• _Exercise brief_
Output the entries below unchanged, except for the pictures.

--- Dataset extract ---

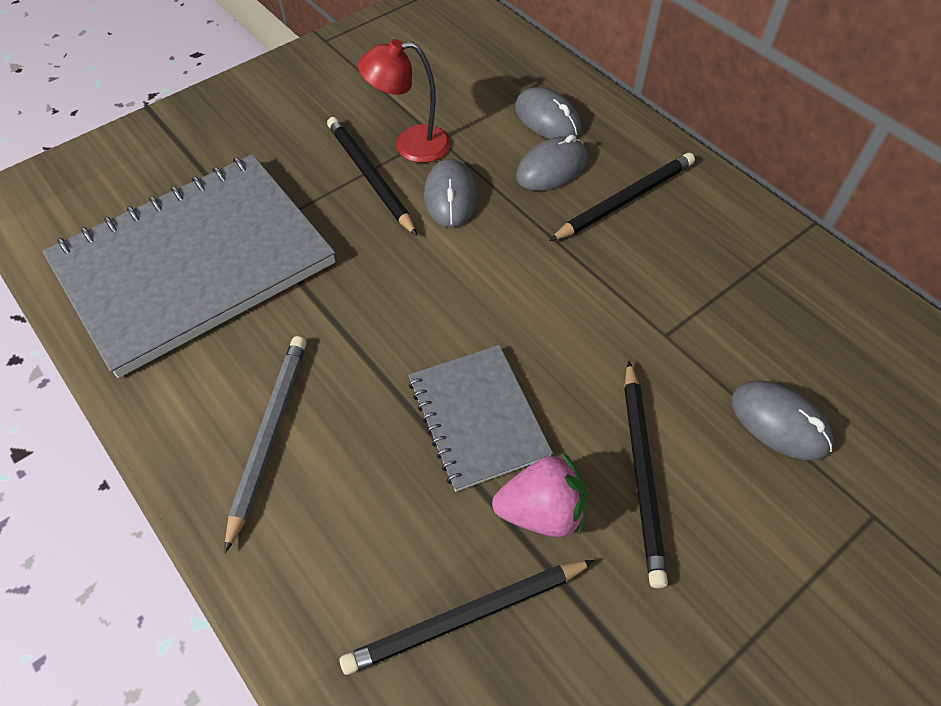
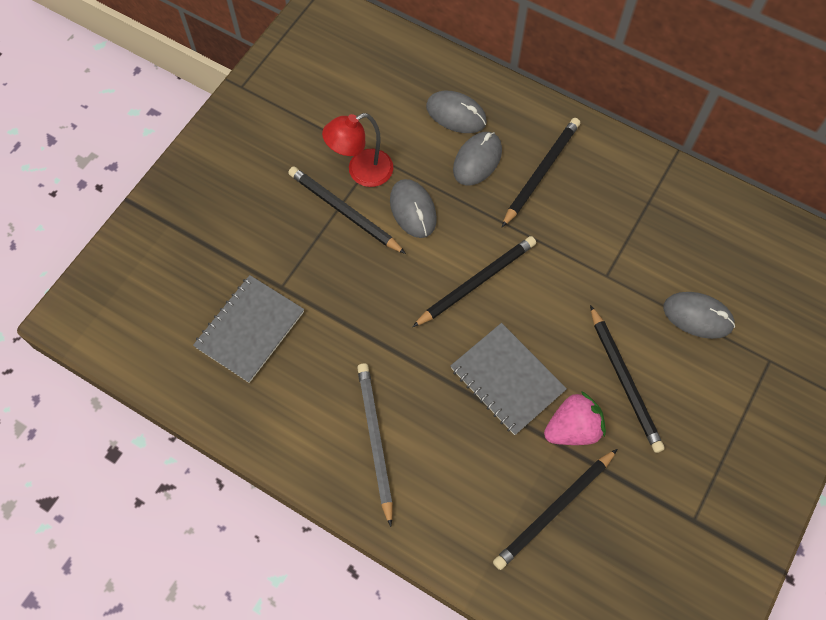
camera: 20 degrees left, 10 degrees up
grey notebook [42,154,335,378] -> grey notebook [193,275,304,383], size x0.51
none -> black pencil [413,236,536,327]

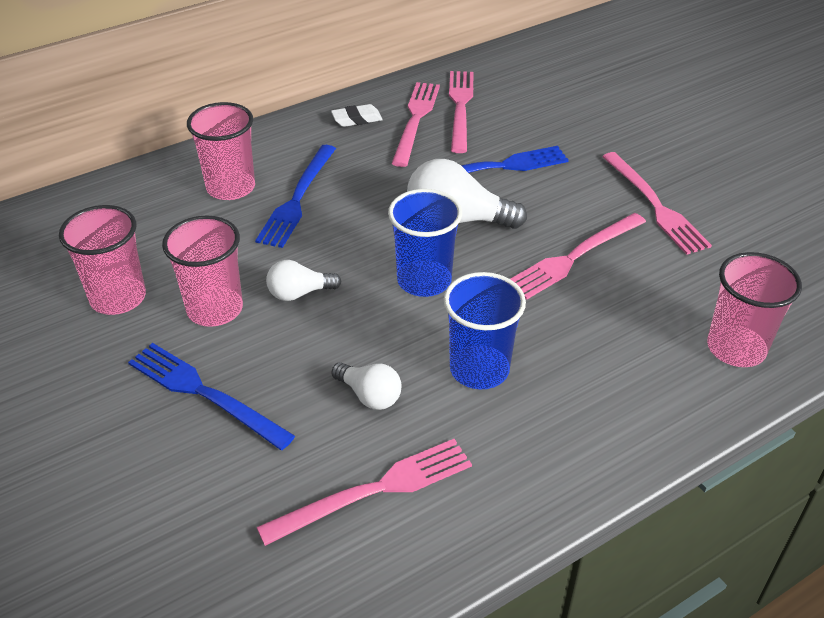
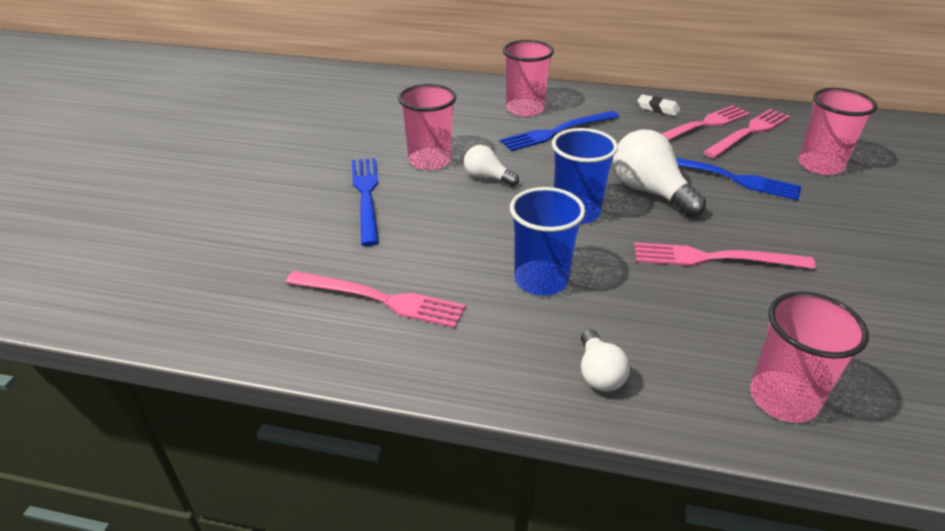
camera: 45 degrees right, 5 degrees down
pink cup [59,205,146,315] -> pink cup moved to [798,88,877,175]
white light bulb [331,362,401,410] -> white light bulb moved to [581,329,630,391]
pink fork [602,152,712,255] -> none

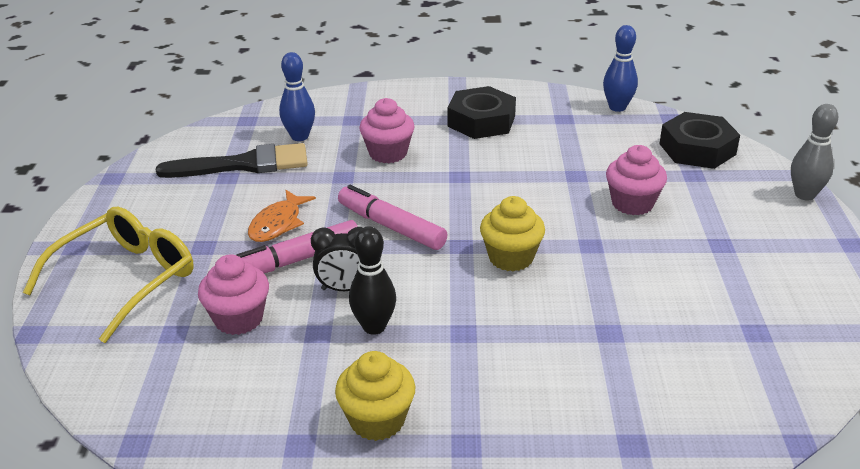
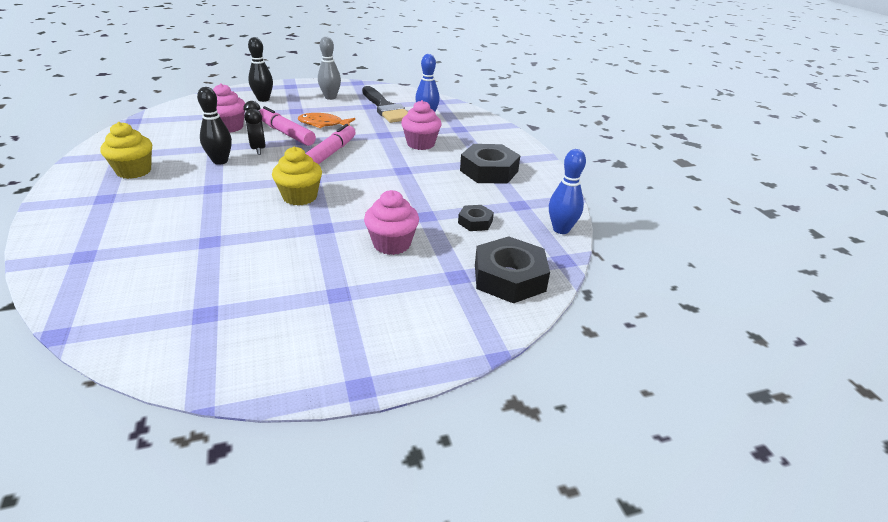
camera: 70 degrees right, 0 degrees up
yellow glasses [23,207,194,343] -> black bowling pin [248,37,273,102]
grey bowling pin [791,104,839,201] -> grey bowling pin moved to [318,37,341,100]
none -> black nut [458,205,494,231]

---

• _Your solution_
camera: 20 degrees left, 10 degrees up
grey notebook [42,154,335,378] -> grey notebook [193,275,304,383], size x0.51
none -> black pencil [413,236,536,327]

camera: 45 degrees right, 5 degrees down
pink cup [59,205,146,315] -> pink cup moved to [798,88,877,175]
white light bulb [331,362,401,410] -> white light bulb moved to [581,329,630,391]
pink fork [602,152,712,255] -> none

camera: 70 degrees right, 0 degrees up
yellow glasses [23,207,194,343] -> black bowling pin [248,37,273,102]
grey bowling pin [791,104,839,201] -> grey bowling pin moved to [318,37,341,100]
none -> black nut [458,205,494,231]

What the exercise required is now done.